Exercise objective => Look through the listing below for the string "diode". Say how many lines hold it, and nothing else.

Available data =>
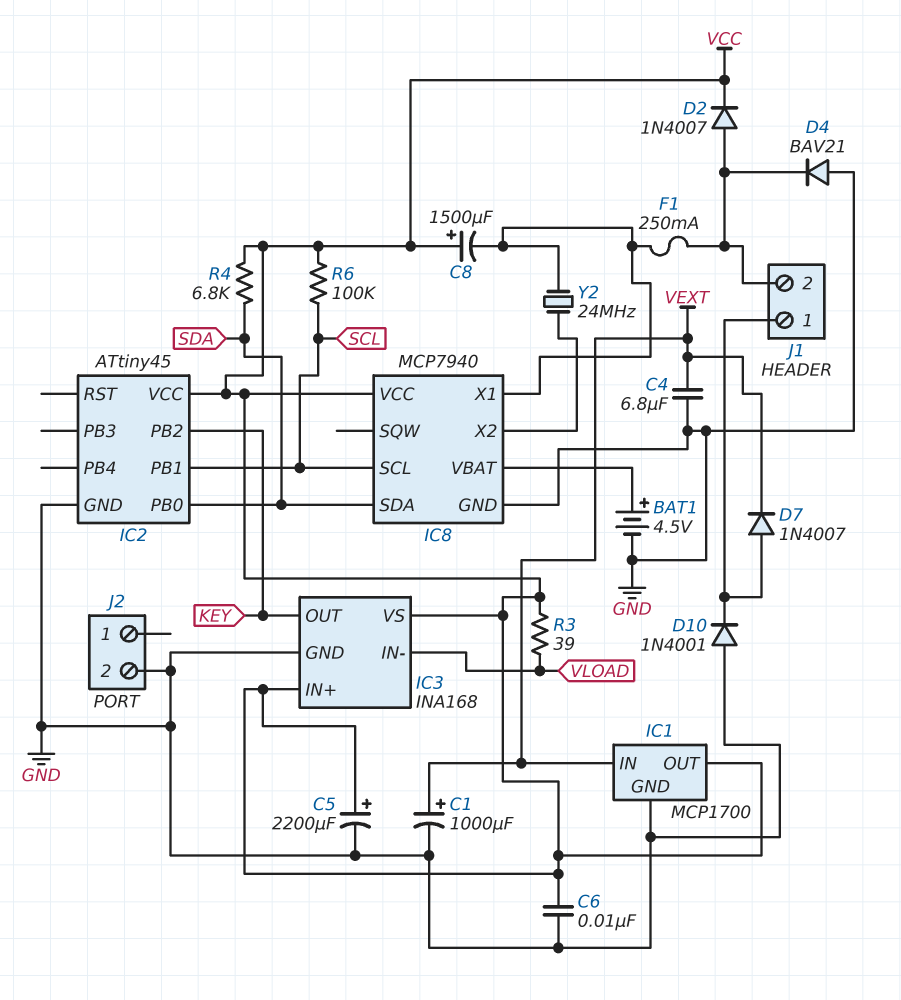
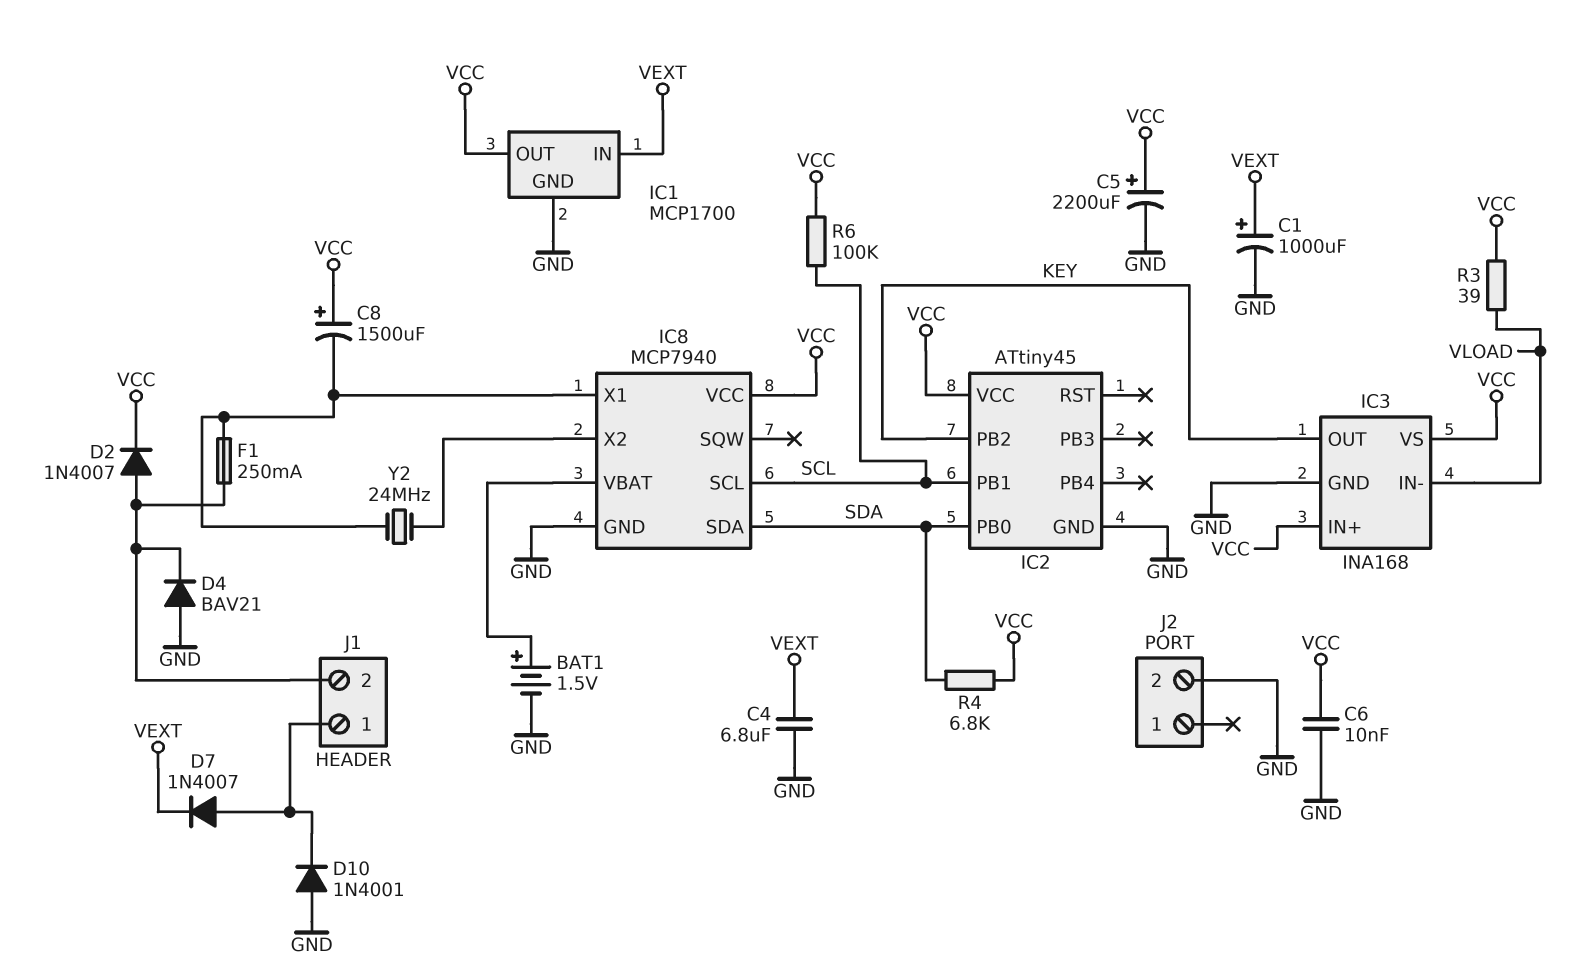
BAT1: 4.5V (plus IC8/VBAT, minus GND) -> 1.5V (plus IC8/VBAT, minus GND)

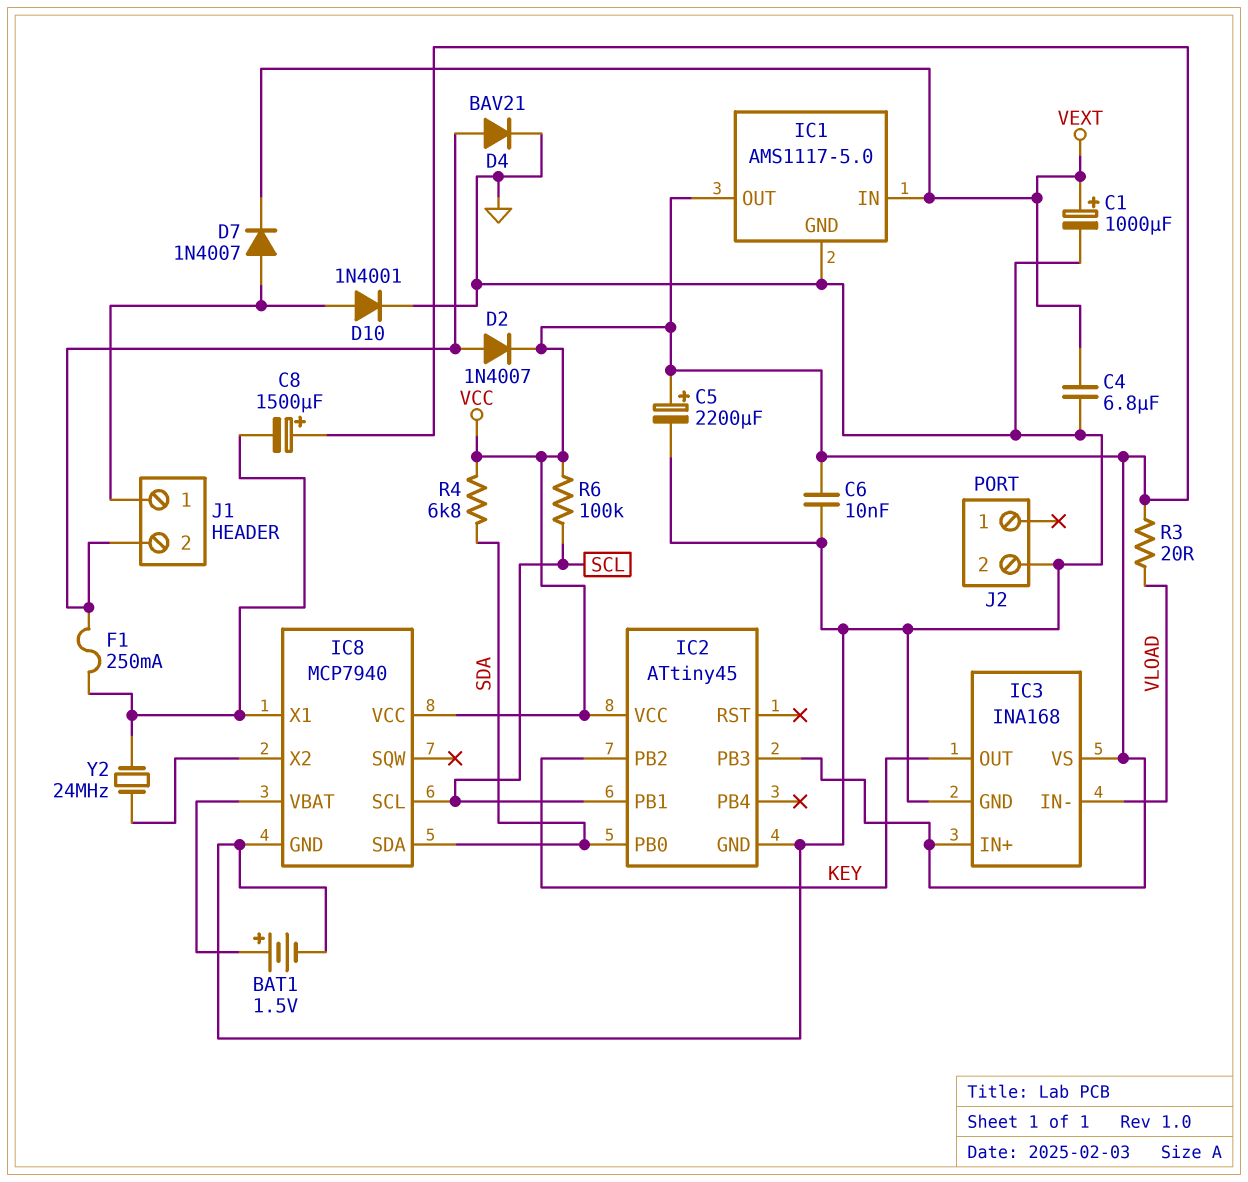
D4: diode BAV21 (A GND, K J1/2) -> diode BAV21 (A J1/2, K GND)
D10: diode 1N4001 (A GND, K J1/1) -> diode 1N4001 (A J1/1, K GND)
IC1: MCP1700 -> AMS1117-5.0
IC2 pin PB3: none -> VCC
R3: 39 (VCC, VLOAD) -> 20 (VCC, VLOAD)

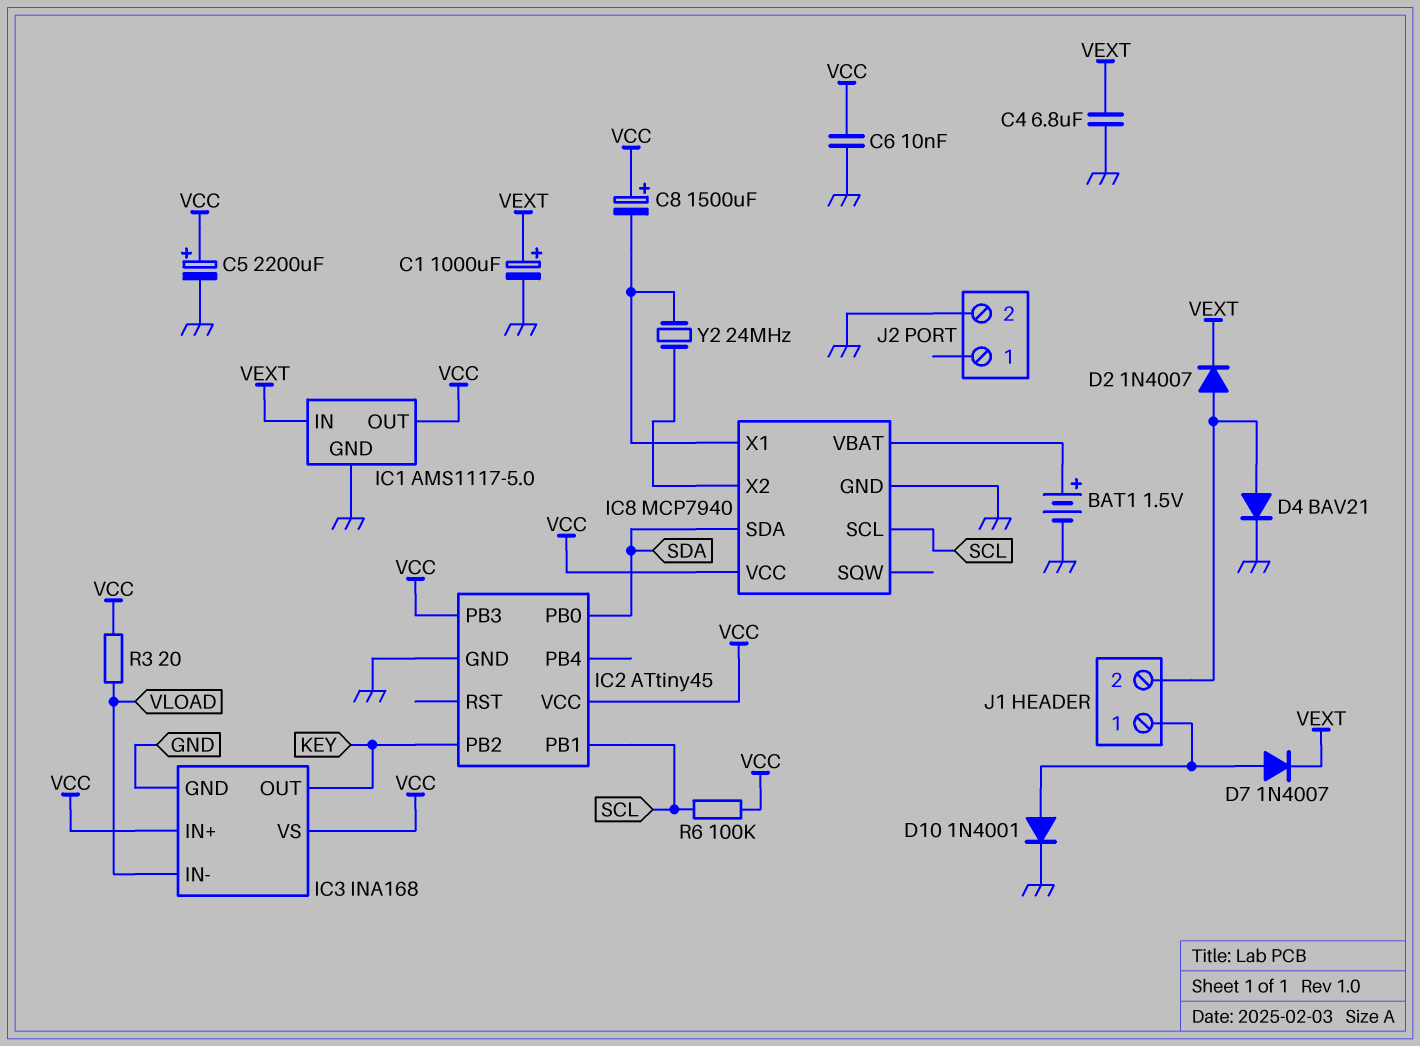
D2: diode 1N4007 (A J1/2, K VCC) -> diode 1N4007 (A J1/2, K VEXT)
F1: 250mA (IC8/X1, J1/2) -> none
R4: 6.8k (SDA, VCC) -> none

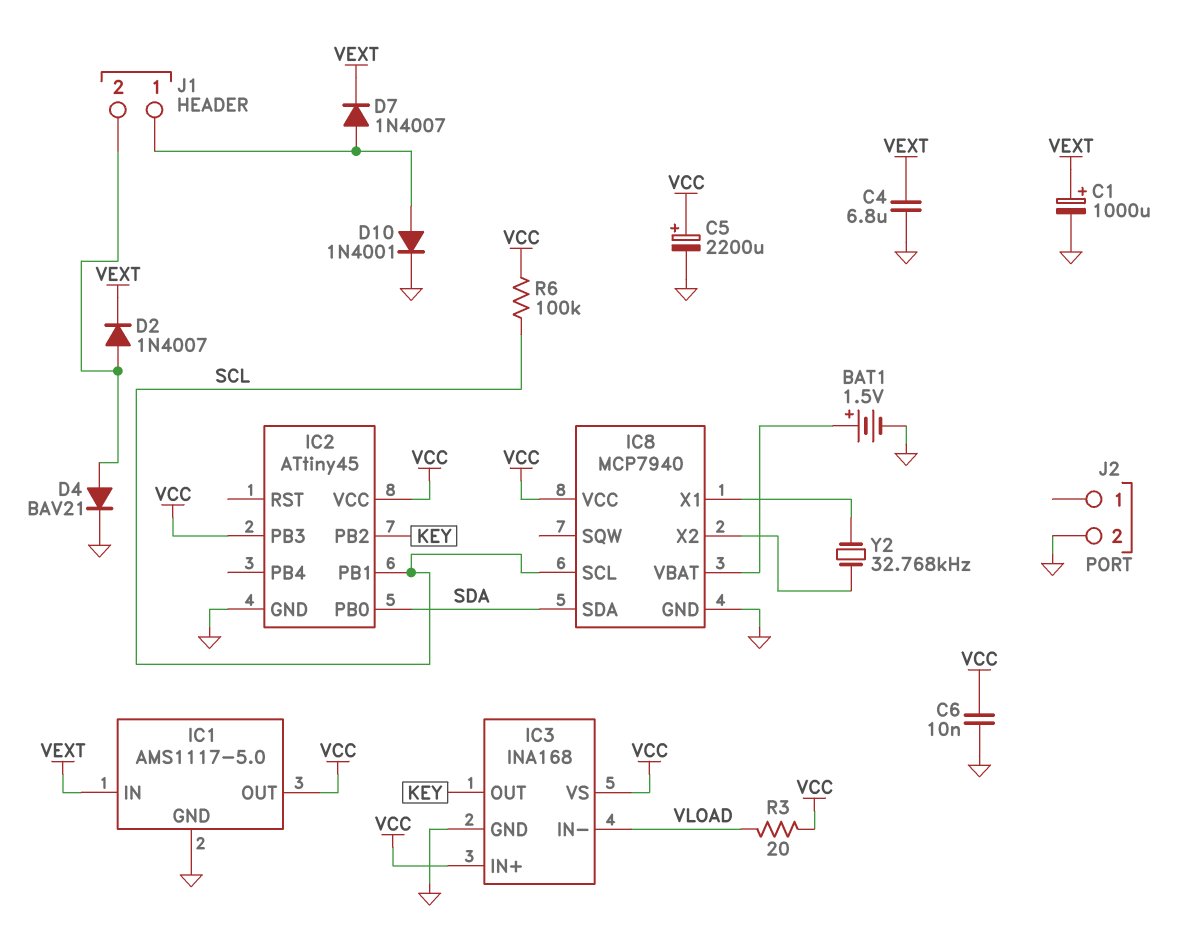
C8: 1500uF (plus VCC, minus IC8/X1) -> none
Y2: 24MHz (IC8/X1, IC8/X2) -> 32.768kHz (IC8/X1, IC8/X2)

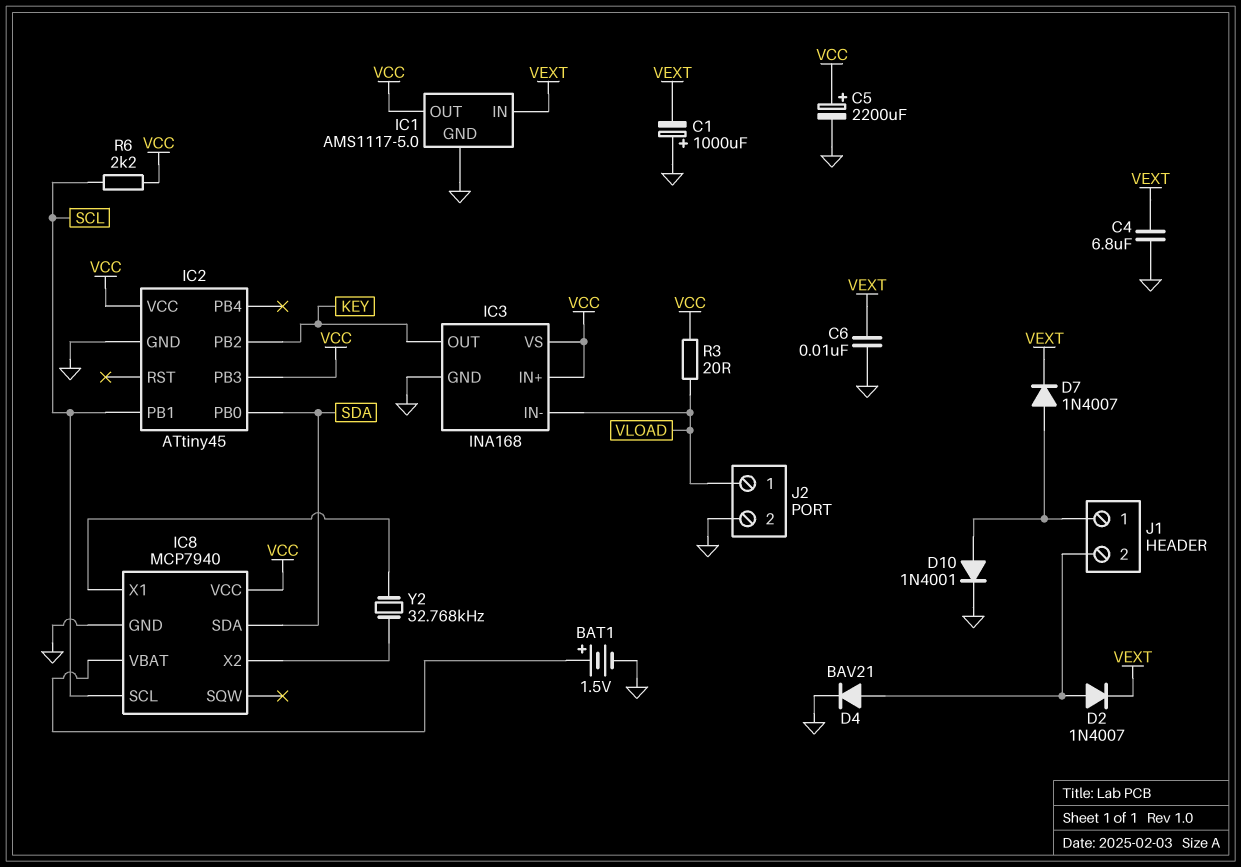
C1: 1000uF (plus VEXT, minus GND) -> 1000uF (plus GND, minus VEXT)
C6: 10nF (GND, VCC) -> 10nF (GND, VEXT)
J2 pin 1: none -> VLOAD
R6: 100k (SCL, VCC) -> 2.2k (SCL, VCC)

Task answer => 3